- Exercise objective
Every entry must be echoed exactly.

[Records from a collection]
============

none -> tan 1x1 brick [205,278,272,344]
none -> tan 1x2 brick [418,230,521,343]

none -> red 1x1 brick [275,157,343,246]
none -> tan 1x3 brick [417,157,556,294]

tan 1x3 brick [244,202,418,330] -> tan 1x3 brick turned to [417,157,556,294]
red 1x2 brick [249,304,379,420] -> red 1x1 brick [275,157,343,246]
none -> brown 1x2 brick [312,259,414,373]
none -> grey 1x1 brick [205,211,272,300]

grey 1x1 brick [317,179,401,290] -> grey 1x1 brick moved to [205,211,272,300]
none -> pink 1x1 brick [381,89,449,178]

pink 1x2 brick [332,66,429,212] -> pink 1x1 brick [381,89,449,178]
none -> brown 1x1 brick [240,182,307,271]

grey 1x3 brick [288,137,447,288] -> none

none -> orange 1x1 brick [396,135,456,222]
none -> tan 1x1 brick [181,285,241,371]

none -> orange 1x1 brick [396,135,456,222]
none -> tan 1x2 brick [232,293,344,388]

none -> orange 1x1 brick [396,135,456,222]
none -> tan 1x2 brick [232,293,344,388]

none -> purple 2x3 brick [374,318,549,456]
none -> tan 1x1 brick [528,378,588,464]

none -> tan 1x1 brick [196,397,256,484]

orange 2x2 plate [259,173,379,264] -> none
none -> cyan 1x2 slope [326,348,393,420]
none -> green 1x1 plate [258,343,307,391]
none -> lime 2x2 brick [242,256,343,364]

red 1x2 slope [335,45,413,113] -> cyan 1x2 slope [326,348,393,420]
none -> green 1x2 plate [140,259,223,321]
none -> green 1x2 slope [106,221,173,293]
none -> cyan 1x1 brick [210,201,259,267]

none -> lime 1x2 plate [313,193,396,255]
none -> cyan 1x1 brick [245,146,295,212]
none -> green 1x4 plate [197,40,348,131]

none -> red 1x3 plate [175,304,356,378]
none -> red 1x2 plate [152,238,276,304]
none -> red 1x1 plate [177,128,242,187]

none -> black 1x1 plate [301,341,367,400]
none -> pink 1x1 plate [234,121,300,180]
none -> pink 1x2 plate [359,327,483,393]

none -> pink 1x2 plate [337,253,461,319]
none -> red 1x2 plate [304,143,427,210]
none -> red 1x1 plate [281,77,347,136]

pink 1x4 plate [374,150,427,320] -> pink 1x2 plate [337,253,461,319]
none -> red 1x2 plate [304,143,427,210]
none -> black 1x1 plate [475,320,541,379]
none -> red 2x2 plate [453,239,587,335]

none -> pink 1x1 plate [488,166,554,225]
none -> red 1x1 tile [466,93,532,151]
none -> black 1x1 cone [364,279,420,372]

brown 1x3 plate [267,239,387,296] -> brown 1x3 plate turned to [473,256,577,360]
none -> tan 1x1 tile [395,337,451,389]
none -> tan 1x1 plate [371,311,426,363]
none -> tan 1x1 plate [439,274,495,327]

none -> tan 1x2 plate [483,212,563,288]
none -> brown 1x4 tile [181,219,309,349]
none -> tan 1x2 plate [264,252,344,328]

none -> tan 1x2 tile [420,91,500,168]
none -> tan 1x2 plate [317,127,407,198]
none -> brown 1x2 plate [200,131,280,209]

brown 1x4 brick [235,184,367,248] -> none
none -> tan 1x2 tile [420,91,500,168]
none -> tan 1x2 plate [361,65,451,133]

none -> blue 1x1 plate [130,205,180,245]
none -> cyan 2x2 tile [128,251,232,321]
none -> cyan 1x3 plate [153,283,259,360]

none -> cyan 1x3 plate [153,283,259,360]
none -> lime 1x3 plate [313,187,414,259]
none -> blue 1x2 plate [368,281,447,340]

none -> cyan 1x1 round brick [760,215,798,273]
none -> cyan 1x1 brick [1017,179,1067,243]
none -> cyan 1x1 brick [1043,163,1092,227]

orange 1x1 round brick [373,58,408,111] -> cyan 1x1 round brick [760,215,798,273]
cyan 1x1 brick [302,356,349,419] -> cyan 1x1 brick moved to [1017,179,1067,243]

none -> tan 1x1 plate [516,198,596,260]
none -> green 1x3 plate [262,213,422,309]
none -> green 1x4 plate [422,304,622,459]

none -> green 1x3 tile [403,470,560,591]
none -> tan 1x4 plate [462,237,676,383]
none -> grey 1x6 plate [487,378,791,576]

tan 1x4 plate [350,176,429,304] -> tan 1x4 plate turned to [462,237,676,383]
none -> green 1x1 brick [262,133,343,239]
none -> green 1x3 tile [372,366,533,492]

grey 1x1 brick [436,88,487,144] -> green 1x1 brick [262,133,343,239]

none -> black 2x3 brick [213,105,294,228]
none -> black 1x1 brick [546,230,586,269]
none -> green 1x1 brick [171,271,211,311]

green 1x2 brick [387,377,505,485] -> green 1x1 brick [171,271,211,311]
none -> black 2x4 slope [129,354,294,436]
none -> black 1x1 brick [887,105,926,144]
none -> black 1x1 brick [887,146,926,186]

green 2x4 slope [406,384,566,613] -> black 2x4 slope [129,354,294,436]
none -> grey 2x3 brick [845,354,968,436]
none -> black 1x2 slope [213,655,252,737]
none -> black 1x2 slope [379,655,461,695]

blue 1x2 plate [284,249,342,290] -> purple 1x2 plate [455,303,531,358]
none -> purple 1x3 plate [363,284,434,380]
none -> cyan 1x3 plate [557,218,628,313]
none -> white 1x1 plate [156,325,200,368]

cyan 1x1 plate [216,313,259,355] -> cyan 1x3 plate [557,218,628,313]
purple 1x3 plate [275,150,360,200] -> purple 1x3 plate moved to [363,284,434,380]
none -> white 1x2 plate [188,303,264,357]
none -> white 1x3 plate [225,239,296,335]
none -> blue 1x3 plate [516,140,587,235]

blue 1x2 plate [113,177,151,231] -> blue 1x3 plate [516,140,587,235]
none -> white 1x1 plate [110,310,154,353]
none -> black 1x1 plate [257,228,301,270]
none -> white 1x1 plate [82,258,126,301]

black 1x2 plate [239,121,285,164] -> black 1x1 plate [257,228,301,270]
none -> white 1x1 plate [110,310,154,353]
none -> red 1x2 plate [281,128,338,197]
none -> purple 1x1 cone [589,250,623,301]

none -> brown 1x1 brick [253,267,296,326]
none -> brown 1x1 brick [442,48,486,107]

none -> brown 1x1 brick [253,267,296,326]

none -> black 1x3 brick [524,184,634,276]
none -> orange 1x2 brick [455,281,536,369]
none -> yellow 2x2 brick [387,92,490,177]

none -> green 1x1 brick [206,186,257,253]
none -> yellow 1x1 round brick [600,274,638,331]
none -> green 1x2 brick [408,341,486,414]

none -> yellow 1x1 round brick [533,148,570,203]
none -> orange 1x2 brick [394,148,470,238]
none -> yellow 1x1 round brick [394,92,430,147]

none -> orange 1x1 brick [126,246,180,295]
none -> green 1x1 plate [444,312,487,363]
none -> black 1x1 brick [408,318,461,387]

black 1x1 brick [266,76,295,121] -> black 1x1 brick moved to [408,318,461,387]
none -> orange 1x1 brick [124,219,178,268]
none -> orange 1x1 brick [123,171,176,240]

============

- Task output
none -> tan 1x1 brick [205,278,272,344]
none -> tan 1x2 brick [418,230,521,343]

none -> red 1x1 brick [275,157,343,246]
none -> tan 1x3 brick [417,157,556,294]

tan 1x3 brick [244,202,418,330] -> tan 1x3 brick turned to [417,157,556,294]
red 1x2 brick [249,304,379,420] -> red 1x1 brick [275,157,343,246]
none -> brown 1x2 brick [312,259,414,373]
none -> grey 1x1 brick [205,211,272,300]

grey 1x1 brick [317,179,401,290] -> grey 1x1 brick moved to [205,211,272,300]
none -> pink 1x1 brick [381,89,449,178]

pink 1x2 brick [332,66,429,212] -> pink 1x1 brick [381,89,449,178]
none -> brown 1x1 brick [240,182,307,271]

grey 1x3 brick [288,137,447,288] -> none

none -> orange 1x1 brick [396,135,456,222]
none -> tan 1x1 brick [181,285,241,371]

none -> orange 1x1 brick [396,135,456,222]
none -> tan 1x2 brick [232,293,344,388]

none -> orange 1x1 brick [396,135,456,222]
none -> tan 1x2 brick [232,293,344,388]

none -> purple 2x3 brick [374,318,549,456]
none -> tan 1x1 brick [528,378,588,464]

none -> tan 1x1 brick [196,397,256,484]

orange 2x2 plate [259,173,379,264] -> none
none -> cyan 1x2 slope [326,348,393,420]
none -> green 1x1 plate [258,343,307,391]
none -> lime 2x2 brick [242,256,343,364]

red 1x2 slope [335,45,413,113] -> cyan 1x2 slope [326,348,393,420]
none -> green 1x2 plate [140,259,223,321]
none -> green 1x2 slope [106,221,173,293]
none -> cyan 1x1 brick [210,201,259,267]

none -> lime 1x2 plate [313,193,396,255]
none -> cyan 1x1 brick [245,146,295,212]
none -> green 1x4 plate [197,40,348,131]

none -> red 1x3 plate [175,304,356,378]
none -> red 1x2 plate [152,238,276,304]
none -> red 1x1 plate [177,128,242,187]

none -> black 1x1 plate [301,341,367,400]
none -> pink 1x1 plate [234,121,300,180]
none -> pink 1x2 plate [359,327,483,393]

none -> pink 1x2 plate [337,253,461,319]
none -> red 1x2 plate [304,143,427,210]
none -> red 1x1 plate [281,77,347,136]

pink 1x4 plate [374,150,427,320] -> pink 1x2 plate [337,253,461,319]
none -> red 1x2 plate [304,143,427,210]
none -> black 1x1 plate [475,320,541,379]
none -> red 2x2 plate [453,239,587,335]

none -> pink 1x1 plate [488,166,554,225]
none -> red 1x1 tile [466,93,532,151]
none -> black 1x1 cone [364,279,420,372]

brown 1x3 plate [267,239,387,296] -> brown 1x3 plate turned to [473,256,577,360]
none -> tan 1x1 tile [395,337,451,389]
none -> tan 1x1 plate [371,311,426,363]
none -> tan 1x1 plate [439,274,495,327]

none -> tan 1x2 plate [483,212,563,288]
none -> brown 1x4 tile [181,219,309,349]
none -> tan 1x2 plate [264,252,344,328]

none -> tan 1x2 tile [420,91,500,168]
none -> tan 1x2 plate [317,127,407,198]
none -> brown 1x2 plate [200,131,280,209]

brown 1x4 brick [235,184,367,248] -> none
none -> tan 1x2 tile [420,91,500,168]
none -> tan 1x2 plate [361,65,451,133]

none -> blue 1x1 plate [130,205,180,245]
none -> cyan 2x2 tile [128,251,232,321]
none -> cyan 1x3 plate [153,283,259,360]

none -> cyan 1x3 plate [153,283,259,360]
none -> lime 1x3 plate [313,187,414,259]
none -> blue 1x2 plate [368,281,447,340]

none -> cyan 1x1 round brick [760,215,798,273]
none -> cyan 1x1 brick [1017,179,1067,243]
none -> cyan 1x1 brick [1043,163,1092,227]

orange 1x1 round brick [373,58,408,111] -> cyan 1x1 round brick [760,215,798,273]
cyan 1x1 brick [302,356,349,419] -> cyan 1x1 brick moved to [1017,179,1067,243]

none -> tan 1x1 plate [516,198,596,260]
none -> green 1x3 plate [262,213,422,309]
none -> green 1x4 plate [422,304,622,459]

none -> green 1x3 tile [403,470,560,591]
none -> tan 1x4 plate [462,237,676,383]
none -> grey 1x6 plate [487,378,791,576]

tan 1x4 plate [350,176,429,304] -> tan 1x4 plate turned to [462,237,676,383]
none -> green 1x1 brick [262,133,343,239]
none -> green 1x3 tile [372,366,533,492]

grey 1x1 brick [436,88,487,144] -> green 1x1 brick [262,133,343,239]

none -> black 2x3 brick [213,105,294,228]
none -> black 1x1 brick [546,230,586,269]
none -> green 1x1 brick [171,271,211,311]

green 1x2 brick [387,377,505,485] -> green 1x1 brick [171,271,211,311]
none -> black 2x4 slope [129,354,294,436]
none -> black 1x1 brick [887,105,926,144]
none -> black 1x1 brick [887,146,926,186]

green 2x4 slope [406,384,566,613] -> black 2x4 slope [129,354,294,436]
none -> grey 2x3 brick [845,354,968,436]
none -> black 1x2 slope [213,655,252,737]
none -> black 1x2 slope [379,655,461,695]

blue 1x2 plate [284,249,342,290] -> purple 1x2 plate [455,303,531,358]
none -> purple 1x3 plate [363,284,434,380]
none -> cyan 1x3 plate [557,218,628,313]
none -> white 1x1 plate [156,325,200,368]

cyan 1x1 plate [216,313,259,355] -> cyan 1x3 plate [557,218,628,313]
purple 1x3 plate [275,150,360,200] -> purple 1x3 plate moved to [363,284,434,380]
none -> white 1x2 plate [188,303,264,357]
none -> white 1x3 plate [225,239,296,335]
none -> blue 1x3 plate [516,140,587,235]

blue 1x2 plate [113,177,151,231] -> blue 1x3 plate [516,140,587,235]
none -> white 1x1 plate [110,310,154,353]
none -> black 1x1 plate [257,228,301,270]
none -> white 1x1 plate [82,258,126,301]

black 1x2 plate [239,121,285,164] -> black 1x1 plate [257,228,301,270]
none -> white 1x1 plate [110,310,154,353]
none -> red 1x2 plate [281,128,338,197]
none -> purple 1x1 cone [589,250,623,301]

none -> brown 1x1 brick [253,267,296,326]
none -> brown 1x1 brick [442,48,486,107]

none -> brown 1x1 brick [253,267,296,326]

none -> black 1x3 brick [524,184,634,276]
none -> orange 1x2 brick [455,281,536,369]
none -> yellow 2x2 brick [387,92,490,177]

none -> green 1x1 brick [206,186,257,253]
none -> yellow 1x1 round brick [600,274,638,331]
none -> green 1x2 brick [408,341,486,414]

none -> yellow 1x1 round brick [533,148,570,203]
none -> orange 1x2 brick [394,148,470,238]
none -> yellow 1x1 round brick [394,92,430,147]

none -> orange 1x1 brick [126,246,180,295]
none -> green 1x1 plate [444,312,487,363]
none -> black 1x1 brick [408,318,461,387]

black 1x1 brick [266,76,295,121] -> black 1x1 brick moved to [408,318,461,387]
none -> orange 1x1 brick [124,219,178,268]
none -> orange 1x1 brick [123,171,176,240]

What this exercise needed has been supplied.